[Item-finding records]
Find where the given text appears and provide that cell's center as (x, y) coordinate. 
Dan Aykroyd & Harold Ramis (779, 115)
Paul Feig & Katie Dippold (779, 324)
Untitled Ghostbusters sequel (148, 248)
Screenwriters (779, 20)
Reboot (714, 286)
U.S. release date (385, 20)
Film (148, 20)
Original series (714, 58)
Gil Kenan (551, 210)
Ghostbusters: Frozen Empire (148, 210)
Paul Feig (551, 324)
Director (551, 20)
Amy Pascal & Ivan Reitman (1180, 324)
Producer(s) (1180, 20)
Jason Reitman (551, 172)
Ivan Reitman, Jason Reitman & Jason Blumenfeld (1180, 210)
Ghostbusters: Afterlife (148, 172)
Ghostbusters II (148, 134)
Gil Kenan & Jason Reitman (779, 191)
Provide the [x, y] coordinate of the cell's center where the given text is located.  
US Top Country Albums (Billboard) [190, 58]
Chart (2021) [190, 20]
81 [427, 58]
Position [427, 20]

WHAT IS BEING ASKED: Rewrite the material above, replacing every "coordinate" with "point" and leaving everything else unchanged.

RESPONSE:
Find where the given text appears and provide that cell's center as (x, y) point. 
Dan Aykroyd & Harold Ramis (779, 115)
Paul Feig & Katie Dippold (779, 324)
Untitled Ghostbusters sequel (148, 248)
Screenwriters (779, 20)
Reboot (714, 286)
U.S. release date (385, 20)
Film (148, 20)
Original series (714, 58)
Gil Kenan (551, 210)
Ghostbusters: Frozen Empire (148, 210)
Paul Feig (551, 324)
Director (551, 20)
Amy Pascal & Ivan Reitman (1180, 324)
Producer(s) (1180, 20)
Jason Reitman (551, 172)
Ivan Reitman, Jason Reitman & Jason Blumenfeld (1180, 210)
Ghostbusters: Afterlife (148, 172)
Ghostbusters II (148, 134)
Gil Kenan & Jason Reitman (779, 191)
Provide the [x, y] point of the cell's center where the given text is located.  
US Top Country Albums (Billboard) [190, 58]
Chart (2021) [190, 20]
81 [427, 58]
Position [427, 20]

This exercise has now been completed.